Scan the material below for every line with the string "turned", and copy those lines.

RECORDS PROVIDED |
◆ ◆ ◆ ◆ ◆

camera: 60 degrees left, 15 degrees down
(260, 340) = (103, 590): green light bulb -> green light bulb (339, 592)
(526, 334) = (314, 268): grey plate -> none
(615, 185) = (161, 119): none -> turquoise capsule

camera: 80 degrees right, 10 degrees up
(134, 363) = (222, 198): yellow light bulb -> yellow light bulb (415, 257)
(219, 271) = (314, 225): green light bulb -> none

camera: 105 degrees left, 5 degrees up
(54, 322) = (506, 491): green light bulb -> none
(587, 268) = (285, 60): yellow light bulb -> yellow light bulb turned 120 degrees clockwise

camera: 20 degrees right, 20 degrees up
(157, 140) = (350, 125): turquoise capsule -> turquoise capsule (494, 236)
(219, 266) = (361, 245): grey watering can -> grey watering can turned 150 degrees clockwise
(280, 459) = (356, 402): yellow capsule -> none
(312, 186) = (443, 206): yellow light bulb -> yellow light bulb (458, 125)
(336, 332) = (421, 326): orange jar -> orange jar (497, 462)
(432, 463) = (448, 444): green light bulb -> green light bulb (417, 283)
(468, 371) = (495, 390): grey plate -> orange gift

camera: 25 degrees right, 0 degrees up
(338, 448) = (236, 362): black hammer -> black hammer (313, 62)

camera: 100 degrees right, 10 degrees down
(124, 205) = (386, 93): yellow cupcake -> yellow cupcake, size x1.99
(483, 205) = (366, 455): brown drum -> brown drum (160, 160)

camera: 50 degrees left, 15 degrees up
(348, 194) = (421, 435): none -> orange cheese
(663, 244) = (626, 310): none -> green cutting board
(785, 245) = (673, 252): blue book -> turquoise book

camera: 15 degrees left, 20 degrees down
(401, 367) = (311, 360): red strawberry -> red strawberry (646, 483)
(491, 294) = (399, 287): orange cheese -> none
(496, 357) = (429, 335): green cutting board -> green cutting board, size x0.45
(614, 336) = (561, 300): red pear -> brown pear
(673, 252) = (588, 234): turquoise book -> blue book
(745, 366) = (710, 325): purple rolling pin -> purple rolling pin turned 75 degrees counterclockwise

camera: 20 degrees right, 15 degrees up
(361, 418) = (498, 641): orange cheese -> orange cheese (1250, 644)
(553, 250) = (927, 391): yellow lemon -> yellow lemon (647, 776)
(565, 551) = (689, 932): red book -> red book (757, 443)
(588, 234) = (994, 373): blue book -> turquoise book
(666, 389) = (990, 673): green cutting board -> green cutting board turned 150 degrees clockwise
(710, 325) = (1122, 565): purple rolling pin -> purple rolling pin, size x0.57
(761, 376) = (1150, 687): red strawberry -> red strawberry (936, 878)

◆ ◆ ◆ ◆ ◆

RESPONSE |
(587, 268) = (285, 60): yellow light bulb -> yellow light bulb turned 120 degrees clockwise
(219, 266) = (361, 245): grey watering can -> grey watering can turned 150 degrees clockwise
(745, 366) = (710, 325): purple rolling pin -> purple rolling pin turned 75 degrees counterclockwise
(666, 389) = (990, 673): green cutting board -> green cutting board turned 150 degrees clockwise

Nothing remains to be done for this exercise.